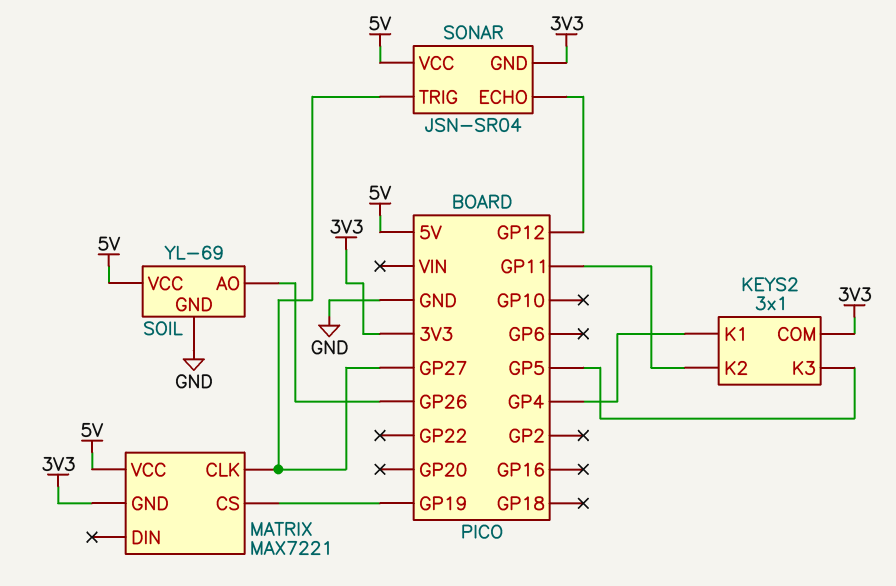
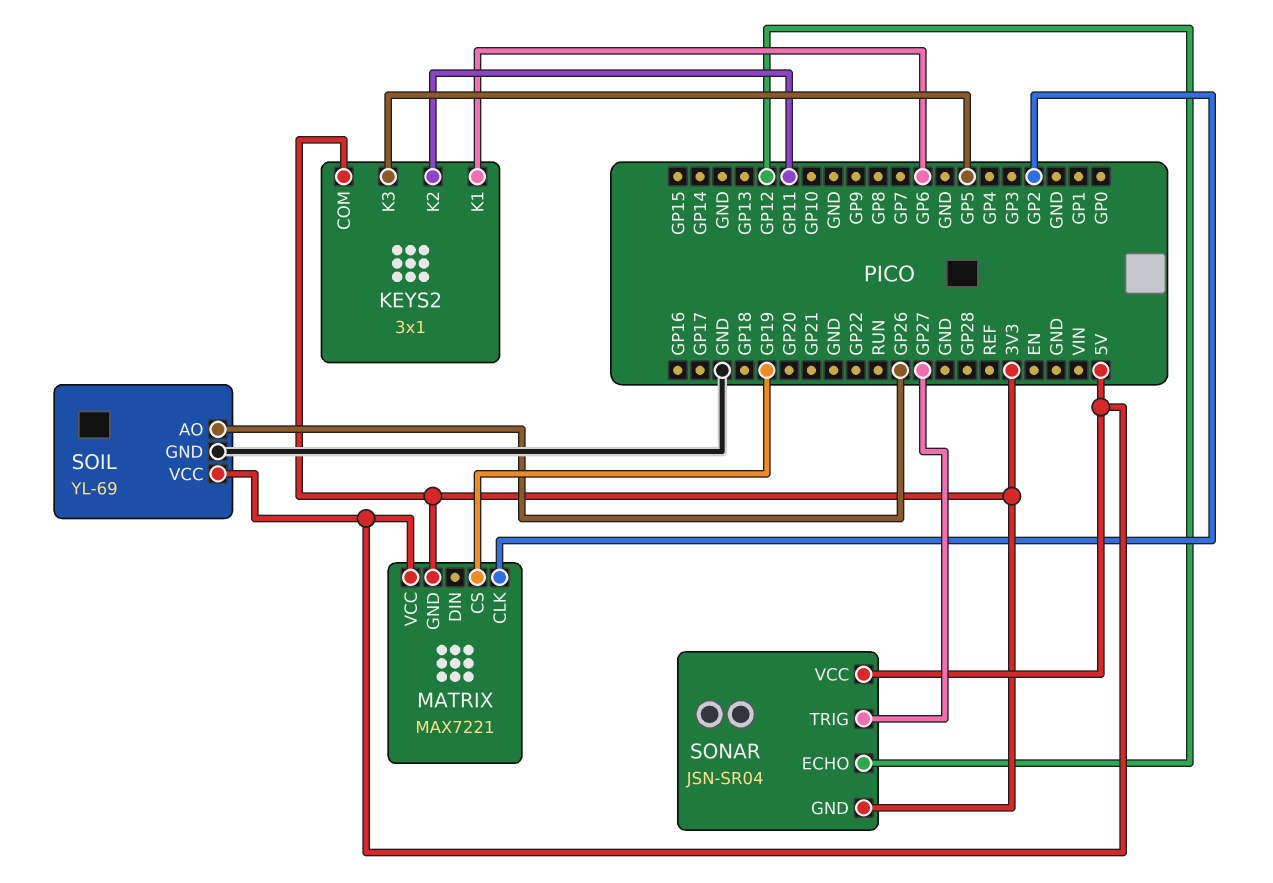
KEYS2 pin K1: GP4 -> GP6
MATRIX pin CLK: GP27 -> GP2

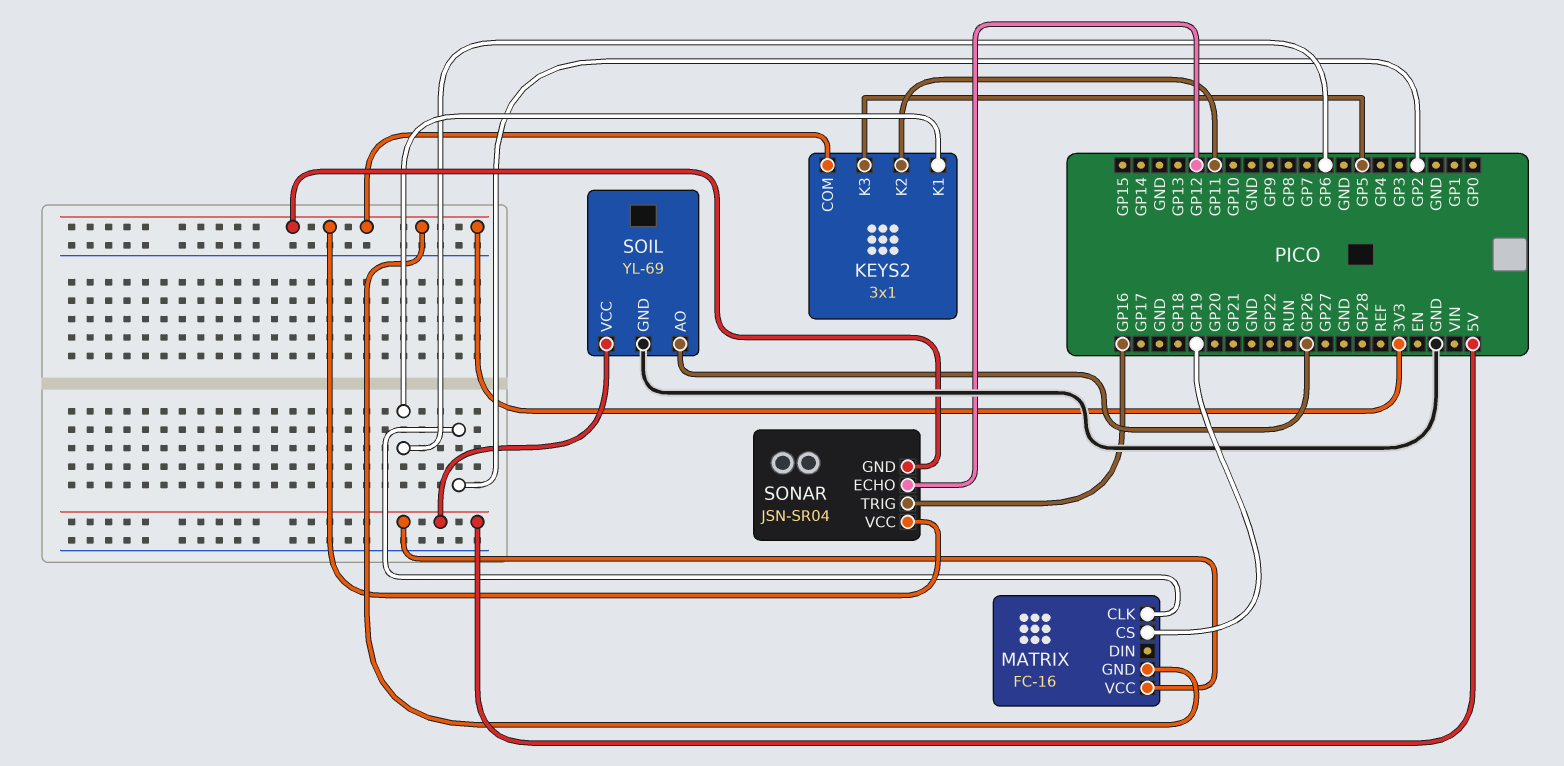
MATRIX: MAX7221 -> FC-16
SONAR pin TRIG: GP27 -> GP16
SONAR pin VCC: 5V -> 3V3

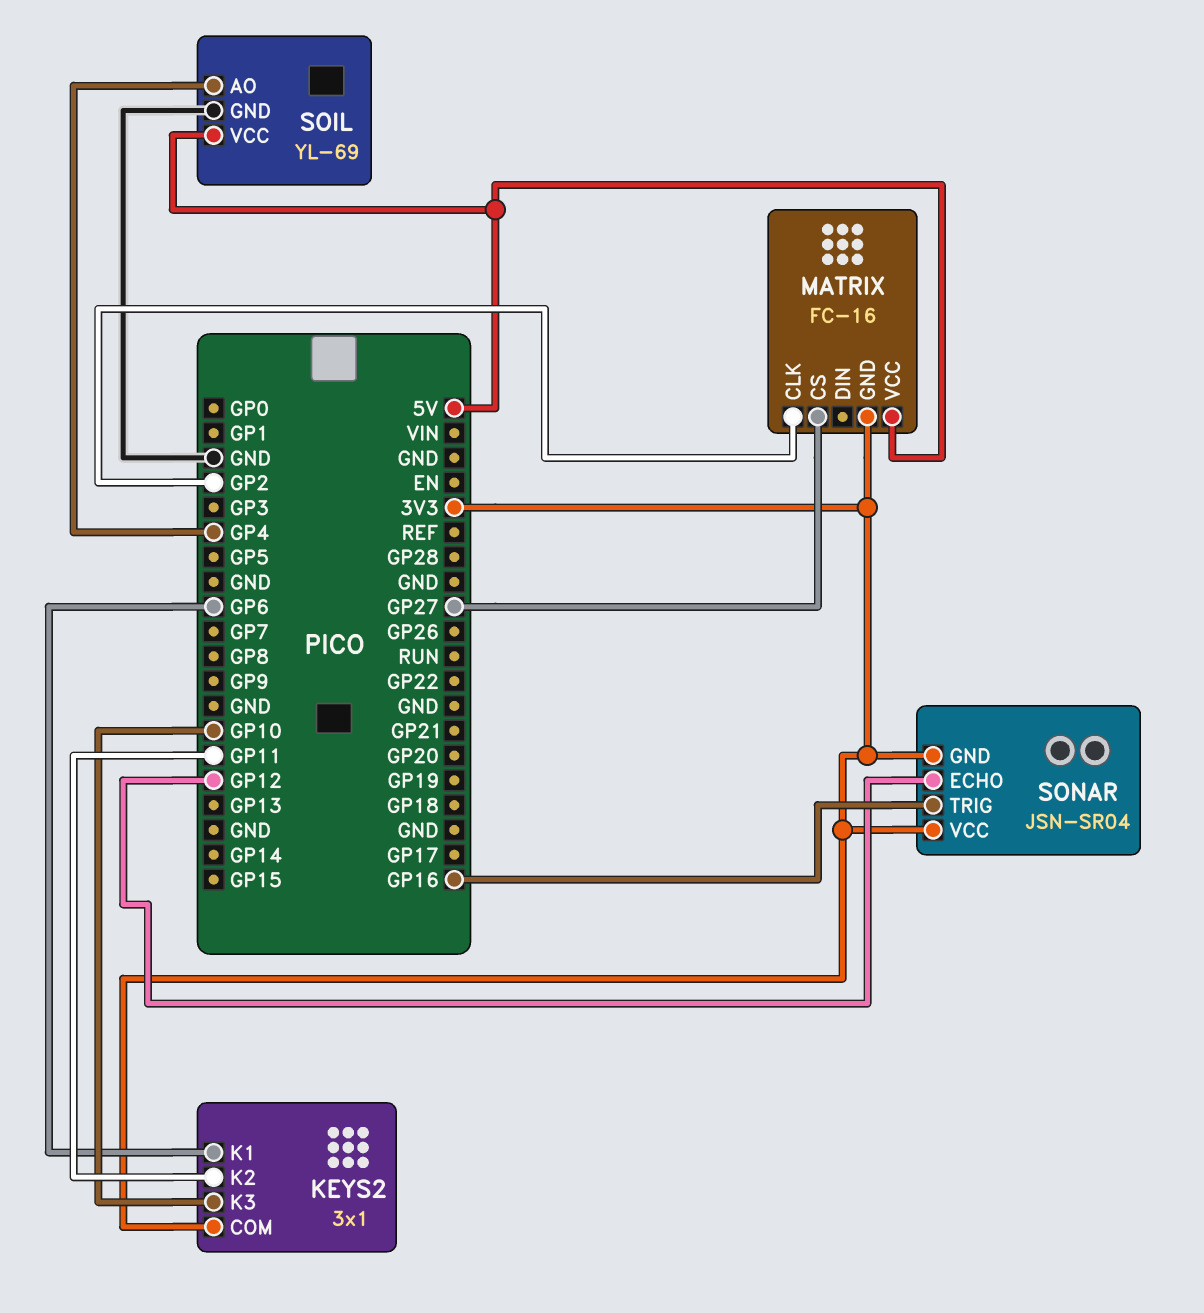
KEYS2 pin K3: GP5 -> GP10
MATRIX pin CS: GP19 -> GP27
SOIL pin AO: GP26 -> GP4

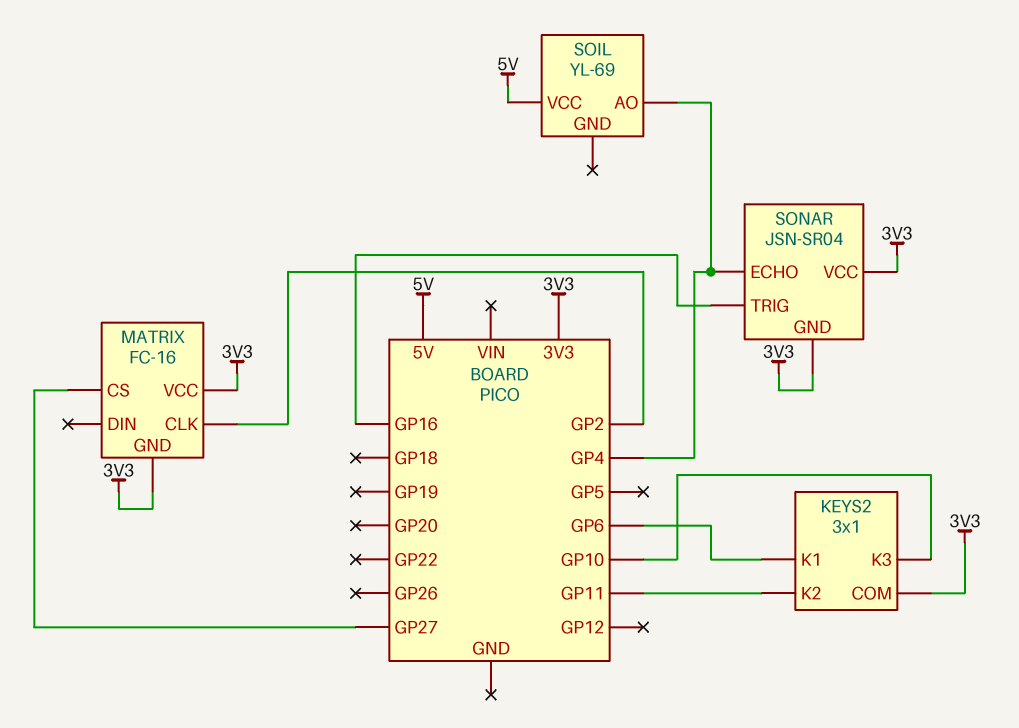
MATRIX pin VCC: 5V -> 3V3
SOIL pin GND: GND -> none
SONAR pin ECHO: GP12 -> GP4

************

• _Problem requirements_
Output the records above exactly as written, but leave out the pictures.

• _Solution to this exercise_
KEYS2 pin K1: GP4 -> GP6
MATRIX pin CLK: GP27 -> GP2

MATRIX: MAX7221 -> FC-16
SONAR pin TRIG: GP27 -> GP16
SONAR pin VCC: 5V -> 3V3

KEYS2 pin K3: GP5 -> GP10
MATRIX pin CS: GP19 -> GP27
SOIL pin AO: GP26 -> GP4

MATRIX pin VCC: 5V -> 3V3
SOIL pin GND: GND -> none
SONAR pin ECHO: GP12 -> GP4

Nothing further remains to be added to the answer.